Segment Start: EXTRACTED MATERIAL

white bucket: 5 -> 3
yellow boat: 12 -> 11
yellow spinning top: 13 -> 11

Segment End: EXTRACTED MATERIAL
Segment Start: EXTRACTED MATERIAL

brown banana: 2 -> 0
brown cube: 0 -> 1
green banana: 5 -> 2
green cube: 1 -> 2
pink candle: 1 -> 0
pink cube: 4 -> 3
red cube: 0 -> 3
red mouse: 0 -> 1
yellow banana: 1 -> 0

Segment End: EXTRACTED MATERIAL

Both end lines included, restate word for word the lines above from the line with "brown banana: 2 -> 0" to the line with "yellow banana: 1 -> 0", and nothing else.

[SOLUTION]
brown banana: 2 -> 0
brown cube: 0 -> 1
green banana: 5 -> 2
green cube: 1 -> 2
pink candle: 1 -> 0
pink cube: 4 -> 3
red cube: 0 -> 3
red mouse: 0 -> 1
yellow banana: 1 -> 0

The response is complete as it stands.